* **THE DATA**
########

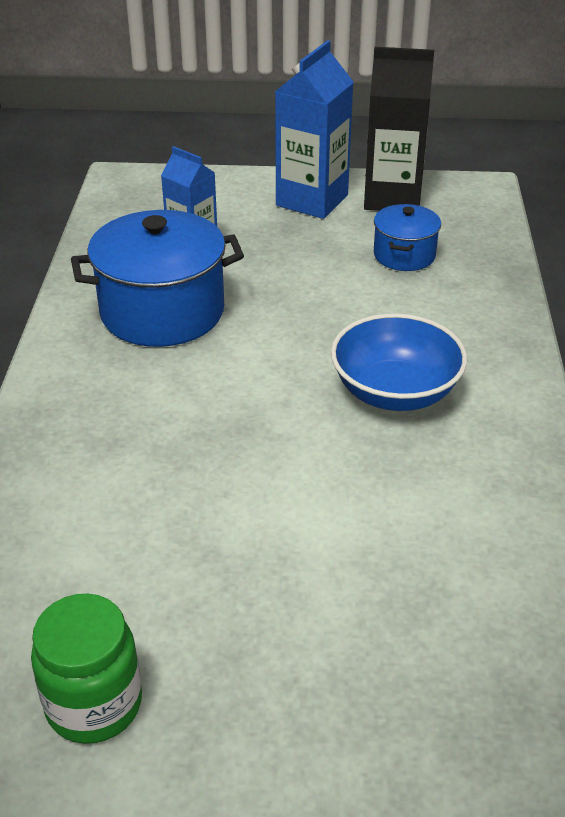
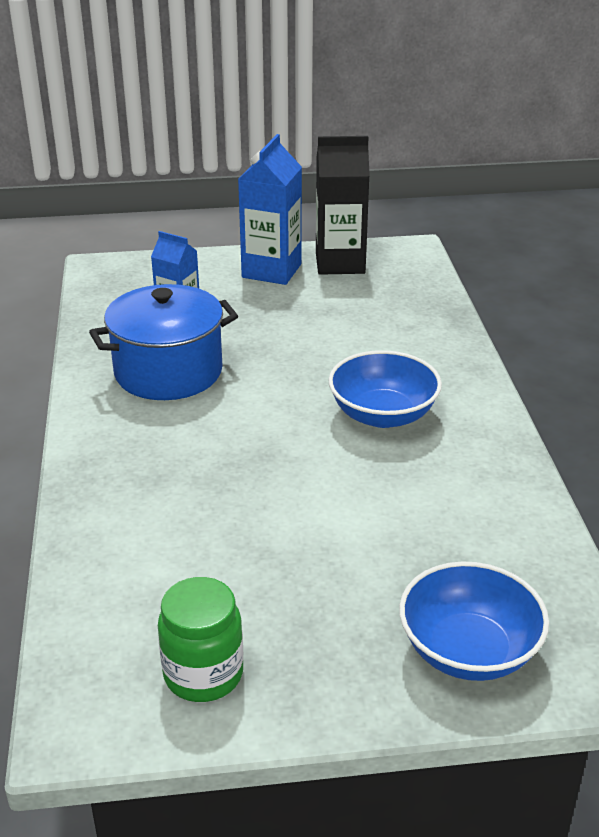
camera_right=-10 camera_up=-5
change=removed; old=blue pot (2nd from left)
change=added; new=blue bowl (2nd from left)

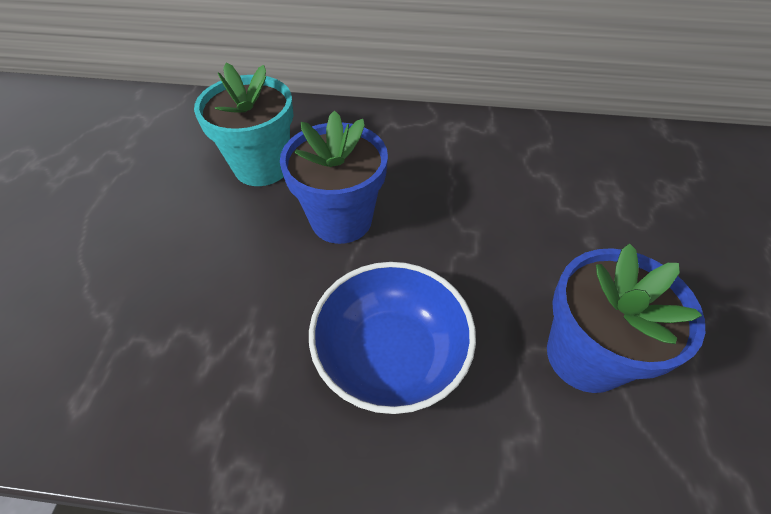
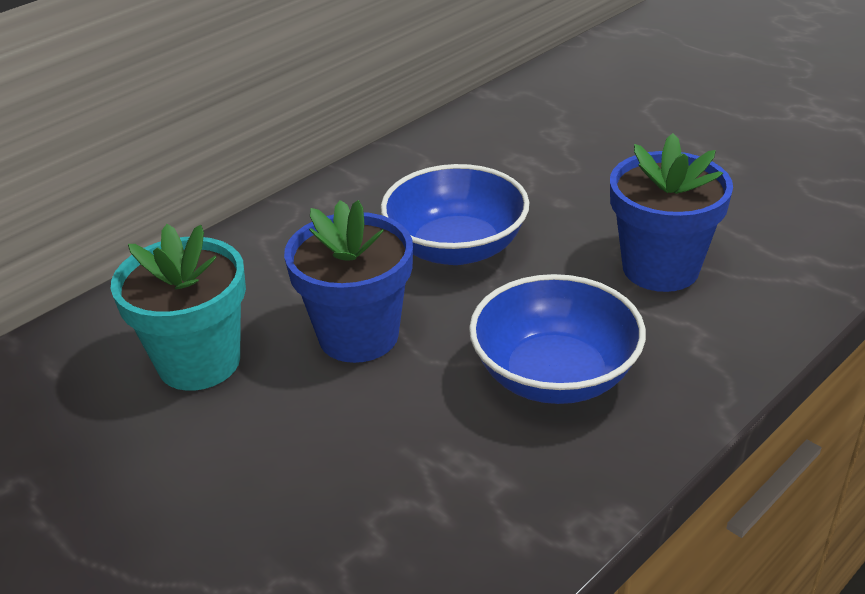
camera_right=-50 camera_up=-15
change=added; new=blue bowl (1st from left)

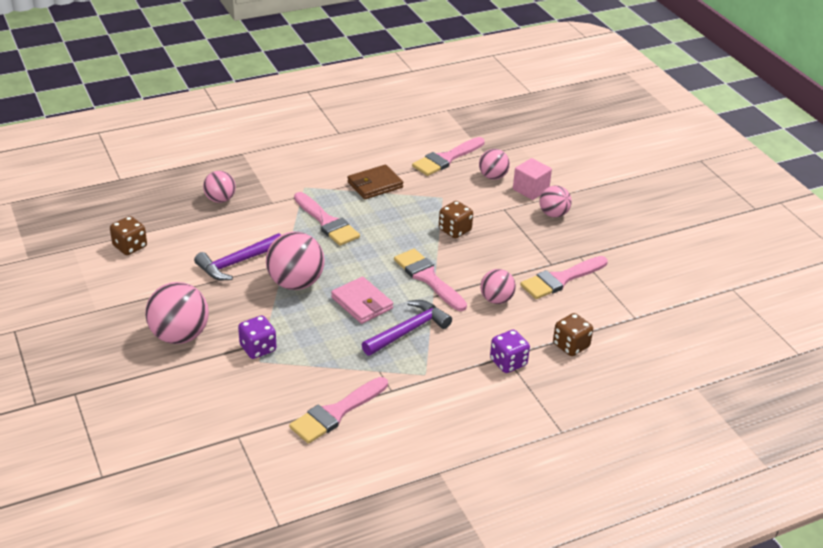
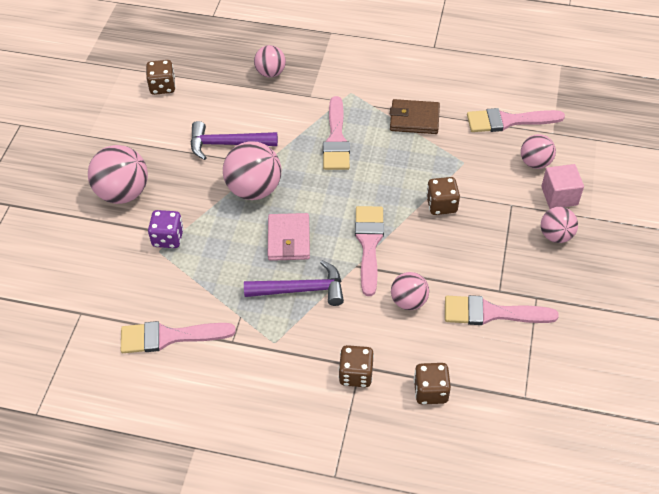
camera_right=40 camera_up=15
change=recoloured; old=purple dice (2nd from left); new=brown dice (2nd from left)

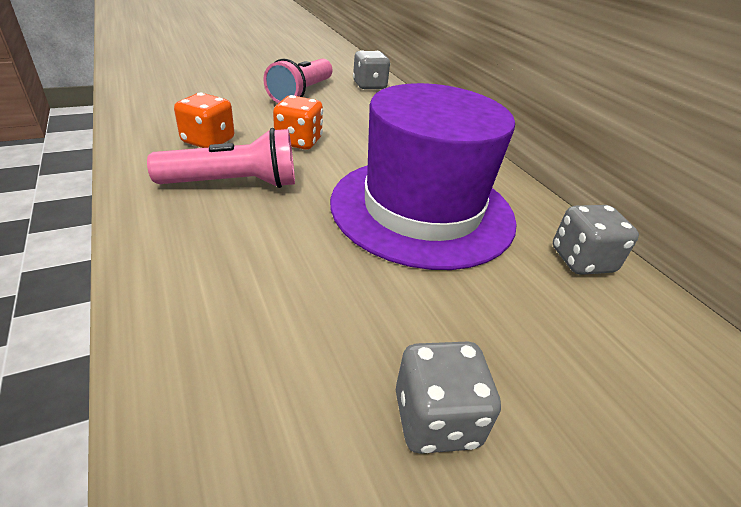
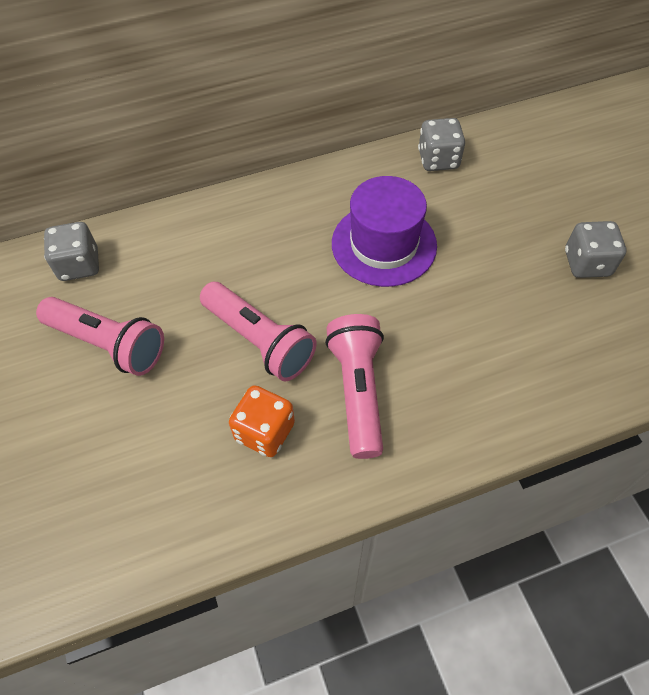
camera_right=-80 camera_up=20
change=replaced; old=orange dice (2nd from left); new=pink flashlight (2nd from left)
change=resized; old=purple hat; factor=0.65

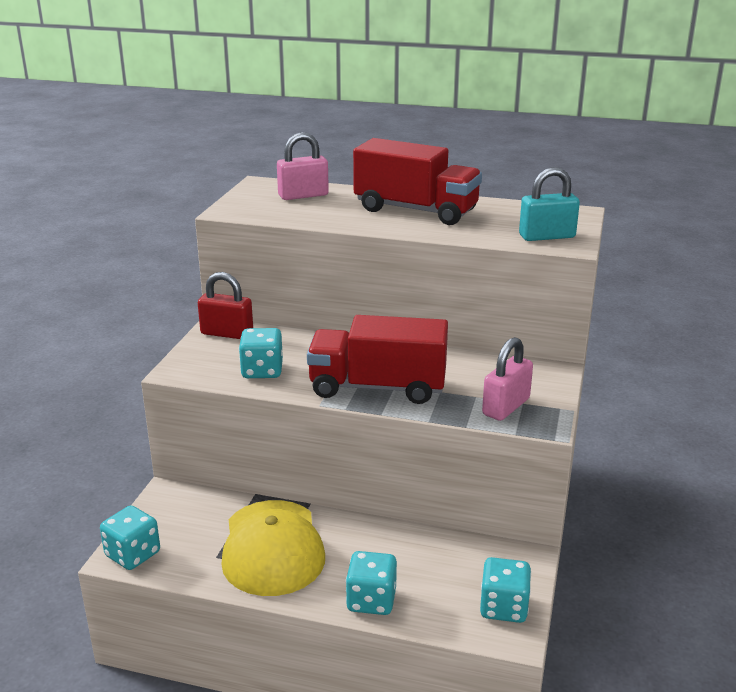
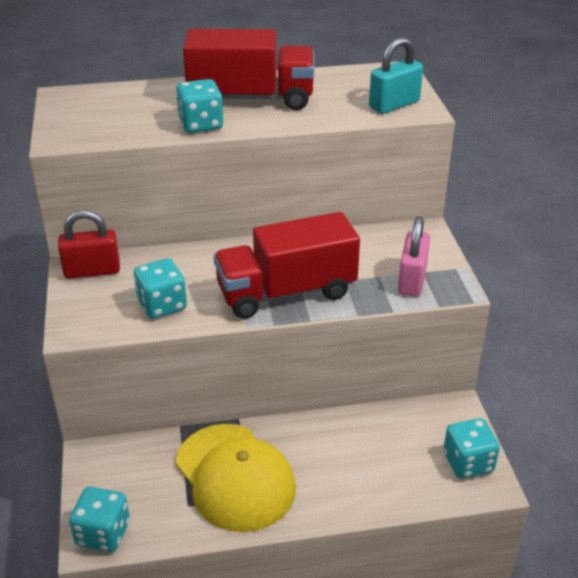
camera_right=-25 camera_up=10
change=removed; old=pink padlock (1st from left)
change=moved; old=turquoise dice (3rd from left)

########

* **EXERCISE PROMPT**
The line containing "change=resized; old=purple hat; factor=0.65" marks the start: set down exactly that line and every line after it through the last line of the data, without any pictures.

* **RESULT OF THIS TASK**
change=resized; old=purple hat; factor=0.65

camera_right=-25 camera_up=10
change=removed; old=pink padlock (1st from left)
change=moved; old=turquoise dice (3rd from left)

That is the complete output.